**Problem to work on:**
Your output must be the lines below from the line containing "pink button [274,235,319,272]" to the line containing "none -> blue calculator [384,264,430,327]", both lines included, reproduced exactly and without pictures.

Spatial object tracking data
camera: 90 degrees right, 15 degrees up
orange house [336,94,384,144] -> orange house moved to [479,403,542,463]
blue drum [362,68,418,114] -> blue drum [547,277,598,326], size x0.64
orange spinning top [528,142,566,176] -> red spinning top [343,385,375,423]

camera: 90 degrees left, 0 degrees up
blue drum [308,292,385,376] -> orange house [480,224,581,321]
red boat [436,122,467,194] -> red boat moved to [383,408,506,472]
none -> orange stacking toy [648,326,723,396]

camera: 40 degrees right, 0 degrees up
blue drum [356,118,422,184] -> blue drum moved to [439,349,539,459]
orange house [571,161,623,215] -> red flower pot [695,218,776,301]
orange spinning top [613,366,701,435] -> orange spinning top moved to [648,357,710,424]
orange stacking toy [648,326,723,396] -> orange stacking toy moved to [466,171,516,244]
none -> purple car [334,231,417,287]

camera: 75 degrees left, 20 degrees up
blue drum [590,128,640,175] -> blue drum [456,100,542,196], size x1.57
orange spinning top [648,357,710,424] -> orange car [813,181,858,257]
* * *
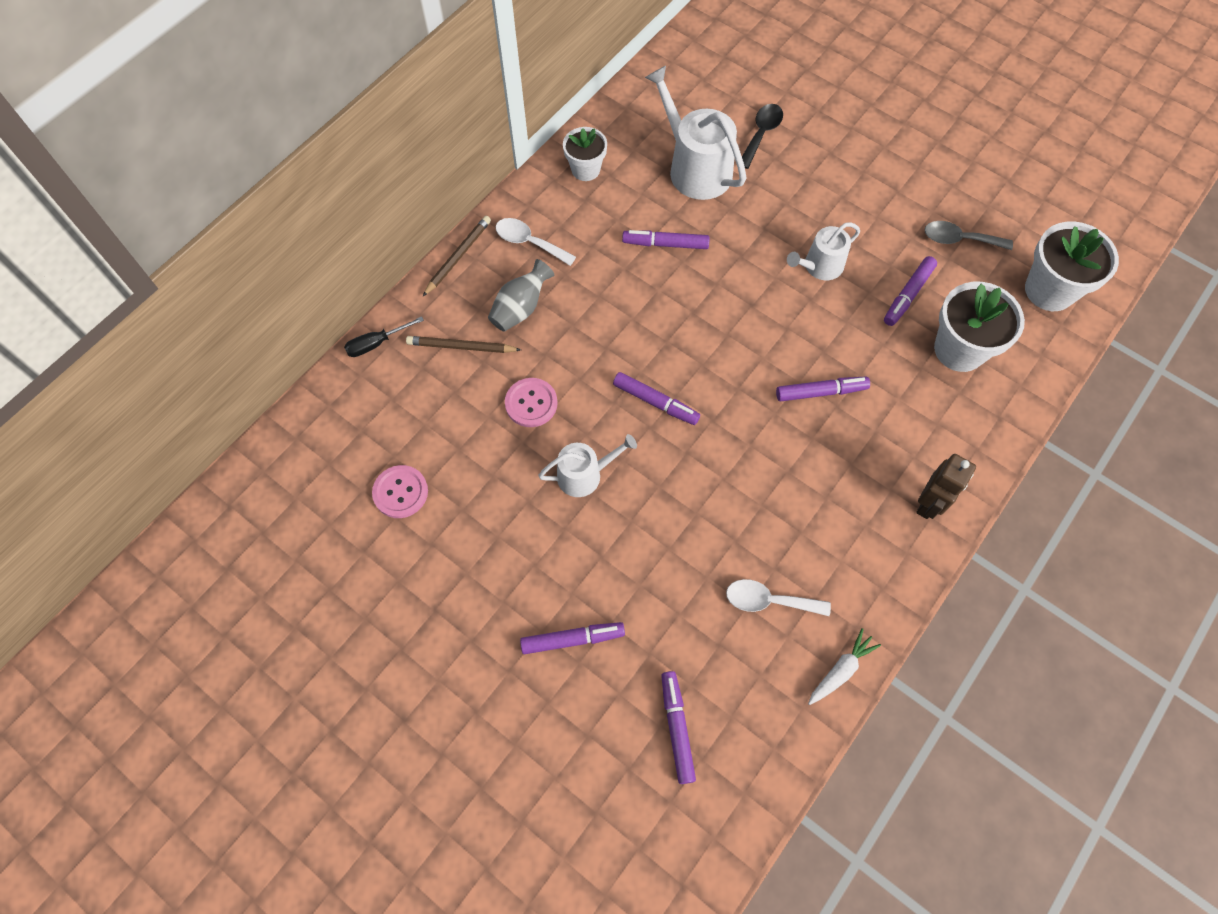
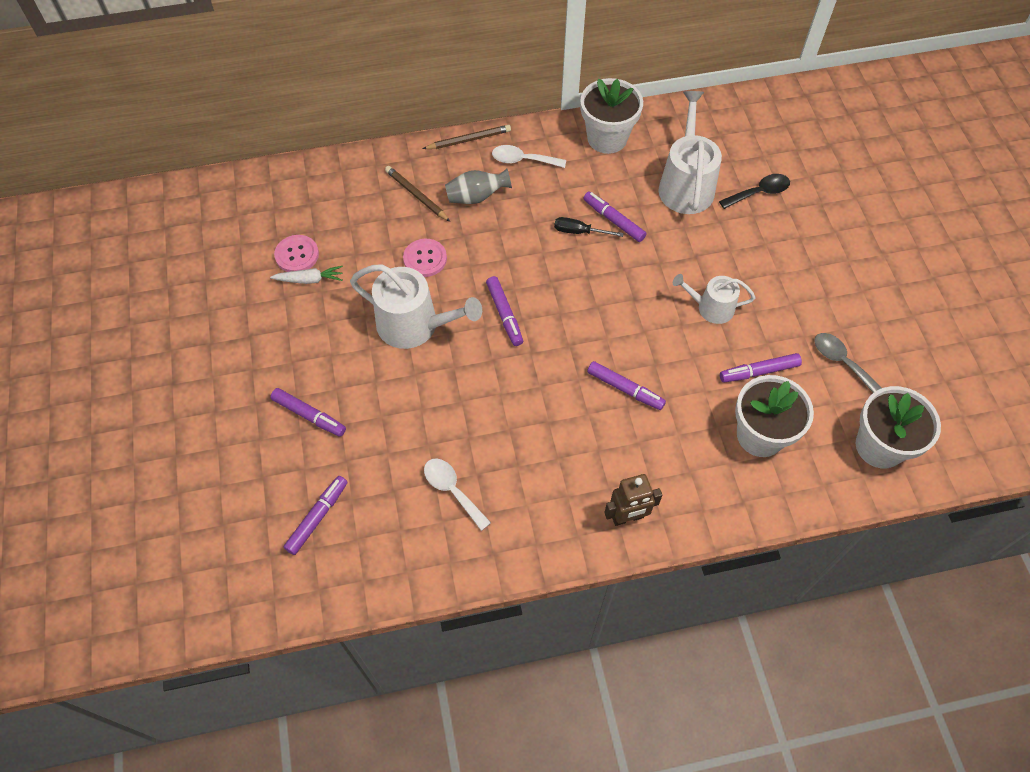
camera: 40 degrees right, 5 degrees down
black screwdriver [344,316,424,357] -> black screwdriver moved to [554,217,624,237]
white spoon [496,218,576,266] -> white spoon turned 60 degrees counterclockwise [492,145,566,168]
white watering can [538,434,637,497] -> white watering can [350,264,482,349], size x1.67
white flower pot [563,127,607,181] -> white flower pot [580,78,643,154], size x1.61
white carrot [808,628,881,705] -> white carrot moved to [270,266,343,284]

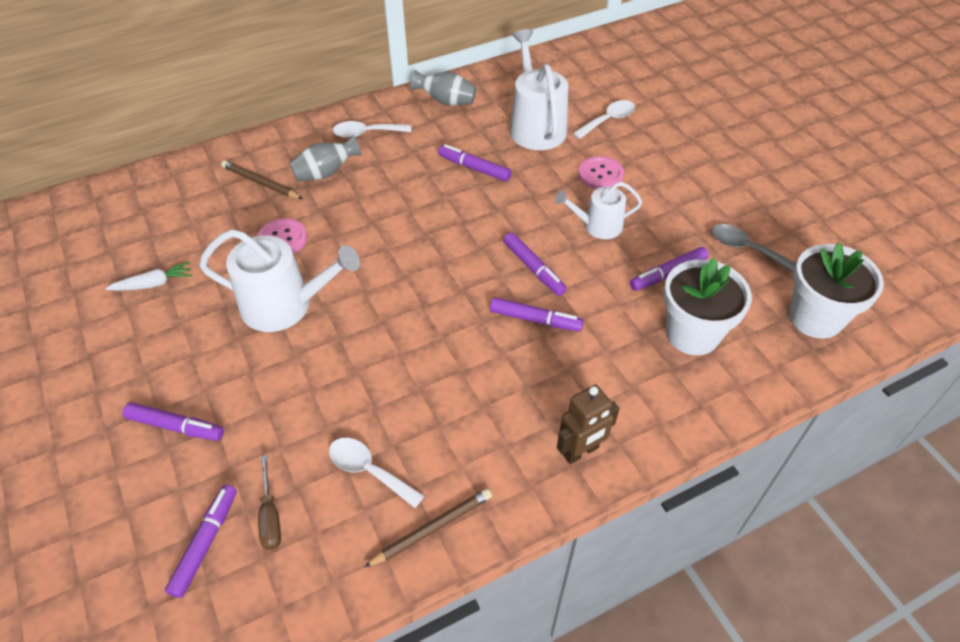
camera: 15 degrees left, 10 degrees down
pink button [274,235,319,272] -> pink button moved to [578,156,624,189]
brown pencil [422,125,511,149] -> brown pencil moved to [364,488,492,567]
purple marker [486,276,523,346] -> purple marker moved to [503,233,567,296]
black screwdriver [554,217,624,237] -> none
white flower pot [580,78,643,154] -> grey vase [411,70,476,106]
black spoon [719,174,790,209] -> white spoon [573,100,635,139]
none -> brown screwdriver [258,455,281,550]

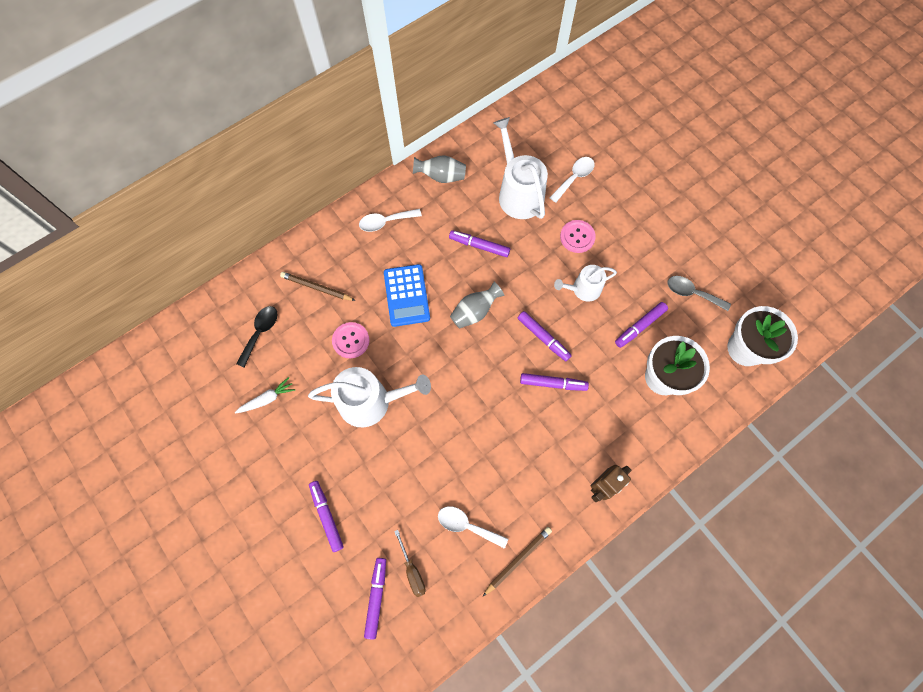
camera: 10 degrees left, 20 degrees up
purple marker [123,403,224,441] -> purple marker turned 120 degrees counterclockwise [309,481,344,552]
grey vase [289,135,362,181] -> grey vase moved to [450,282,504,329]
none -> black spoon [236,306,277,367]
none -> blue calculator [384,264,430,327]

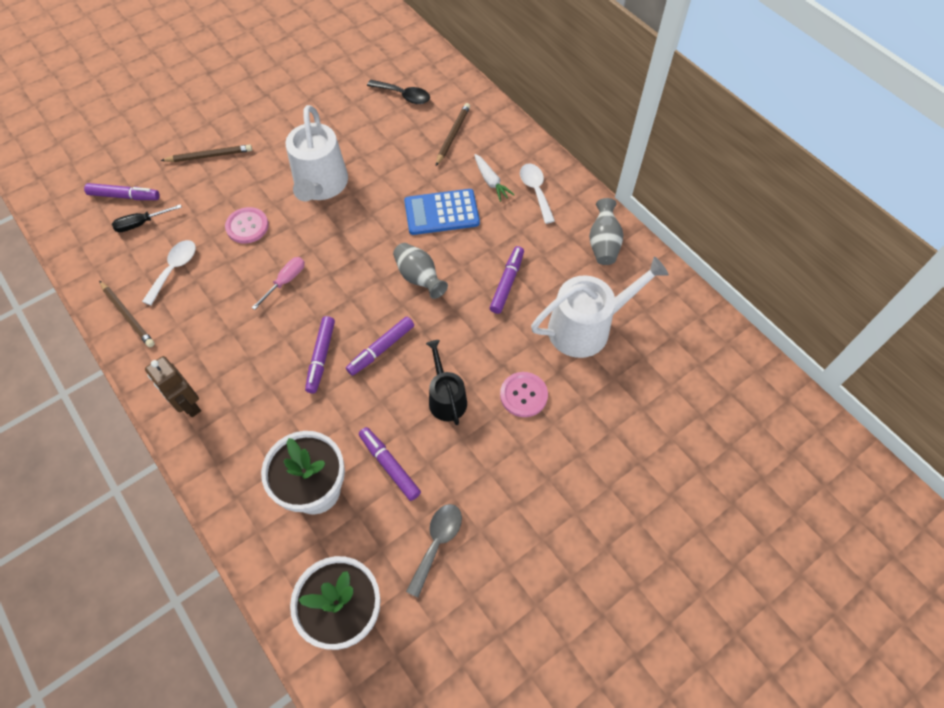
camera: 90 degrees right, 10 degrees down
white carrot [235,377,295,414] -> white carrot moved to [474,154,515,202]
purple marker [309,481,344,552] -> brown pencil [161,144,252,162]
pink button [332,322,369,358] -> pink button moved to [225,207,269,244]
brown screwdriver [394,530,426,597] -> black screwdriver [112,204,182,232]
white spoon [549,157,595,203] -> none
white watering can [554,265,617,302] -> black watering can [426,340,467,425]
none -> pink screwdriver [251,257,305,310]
--
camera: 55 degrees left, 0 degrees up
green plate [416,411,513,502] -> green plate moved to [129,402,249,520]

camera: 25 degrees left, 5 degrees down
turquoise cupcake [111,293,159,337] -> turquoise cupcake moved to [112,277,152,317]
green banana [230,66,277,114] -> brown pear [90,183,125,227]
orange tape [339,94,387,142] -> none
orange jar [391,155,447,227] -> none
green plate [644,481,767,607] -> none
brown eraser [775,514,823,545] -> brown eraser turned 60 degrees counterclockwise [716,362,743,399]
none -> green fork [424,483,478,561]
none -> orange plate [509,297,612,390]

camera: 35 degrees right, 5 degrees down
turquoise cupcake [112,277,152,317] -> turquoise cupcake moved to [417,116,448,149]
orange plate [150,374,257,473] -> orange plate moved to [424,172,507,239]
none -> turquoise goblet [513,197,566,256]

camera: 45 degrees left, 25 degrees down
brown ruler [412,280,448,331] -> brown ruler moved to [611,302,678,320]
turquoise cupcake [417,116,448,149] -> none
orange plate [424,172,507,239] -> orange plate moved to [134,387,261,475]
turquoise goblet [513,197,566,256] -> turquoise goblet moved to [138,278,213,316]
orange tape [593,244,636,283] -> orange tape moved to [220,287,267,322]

**Task output:**
pink button [274,235,319,272] -> pink button moved to [578,156,624,189]
brown pencil [422,125,511,149] -> brown pencil moved to [364,488,492,567]
purple marker [486,276,523,346] -> purple marker moved to [503,233,567,296]
black screwdriver [554,217,624,237] -> none
white flower pot [580,78,643,154] -> grey vase [411,70,476,106]
black spoon [719,174,790,209] -> white spoon [573,100,635,139]
none -> brown screwdriver [258,455,281,550]

camera: 10 degrees left, 20 degrees up
purple marker [123,403,224,441] -> purple marker turned 120 degrees counterclockwise [309,481,344,552]
grey vase [289,135,362,181] -> grey vase moved to [450,282,504,329]
none -> black spoon [236,306,277,367]
none -> blue calculator [384,264,430,327]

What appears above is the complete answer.